▶ Exercise instructions: Your answer should repeat the entries in full, exactly as given, with no pictures.

=-=-=-=-=

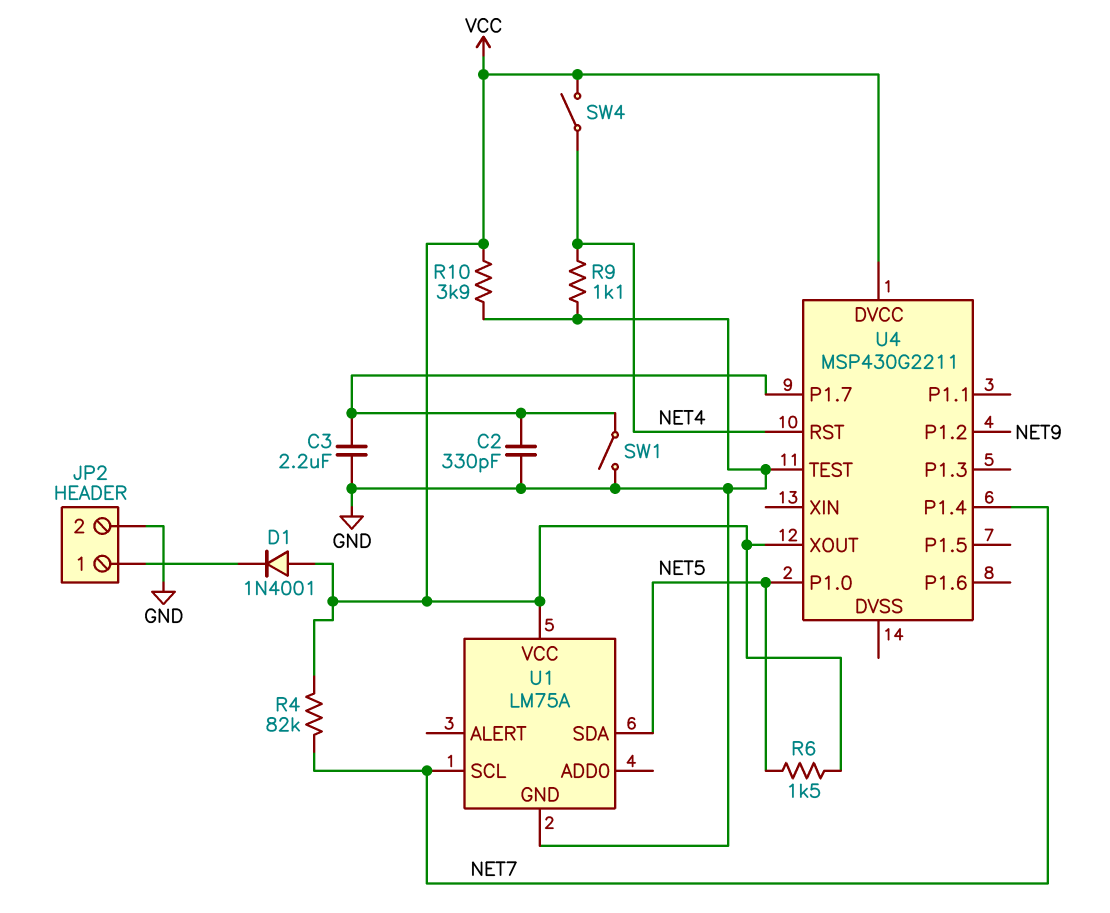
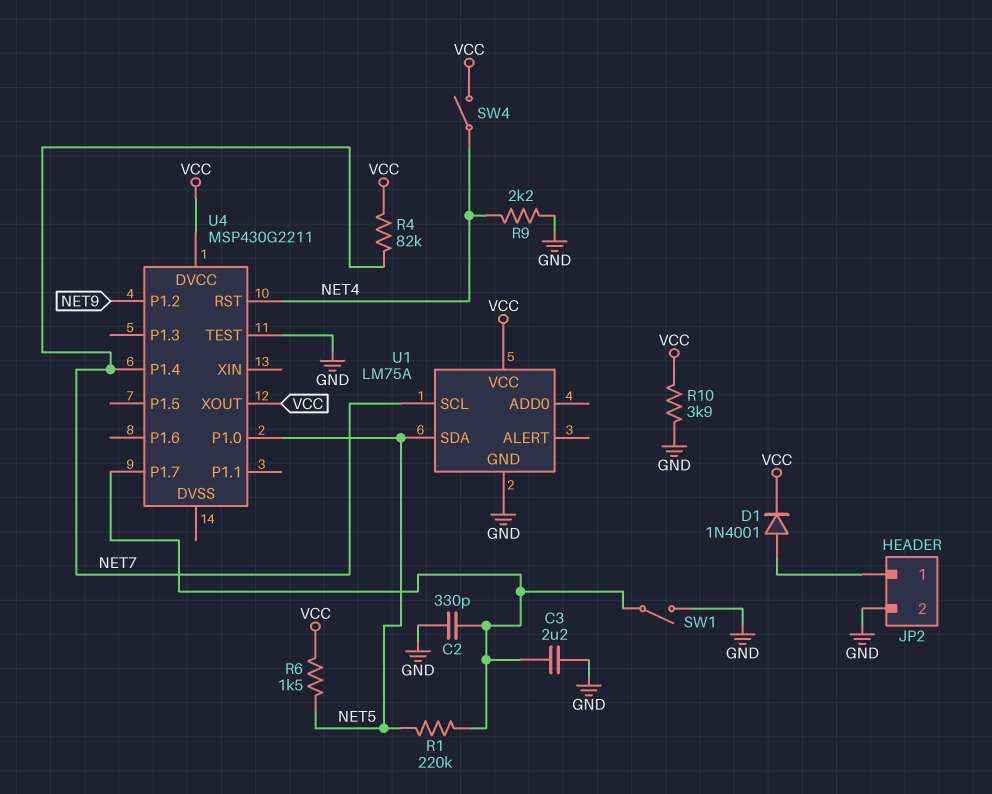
D1: diode 1N4001 (A VCC, K JP2/1) -> diode 1N4001 (A JP2/1, K VCC)
R1: none -> 220k (NET5, U4/P1.7)
R9: 1.1k (GND, NET4) -> 2.2k (GND, NET4)

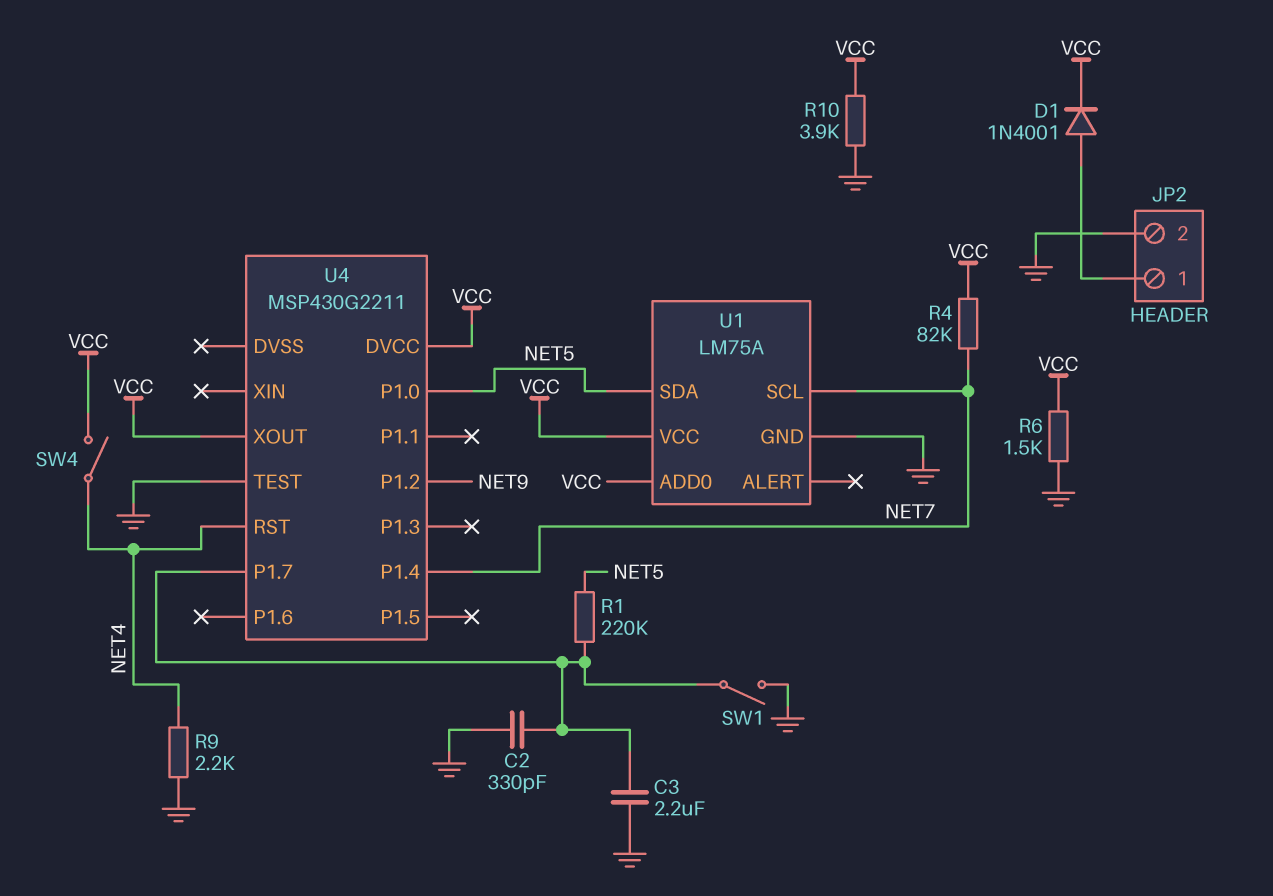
R6: 1.5k (NET5, VCC) -> 1.5k (GND, VCC)
U1 pin ADD0: none -> VCC

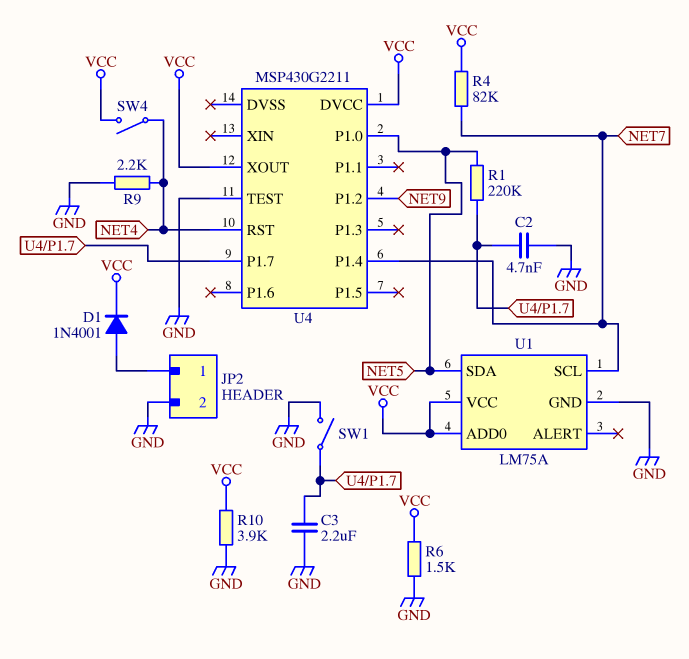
C2: 330pF (GND, U4/P1.7) -> 4.7nF (GND, U4/P1.7)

=-=-=-=-=

▶ Reply to the exercise:
D1: diode 1N4001 (A VCC, K JP2/1) -> diode 1N4001 (A JP2/1, K VCC)
R1: none -> 220k (NET5, U4/P1.7)
R9: 1.1k (GND, NET4) -> 2.2k (GND, NET4)

R6: 1.5k (NET5, VCC) -> 1.5k (GND, VCC)
U1 pin ADD0: none -> VCC

C2: 330pF (GND, U4/P1.7) -> 4.7nF (GND, U4/P1.7)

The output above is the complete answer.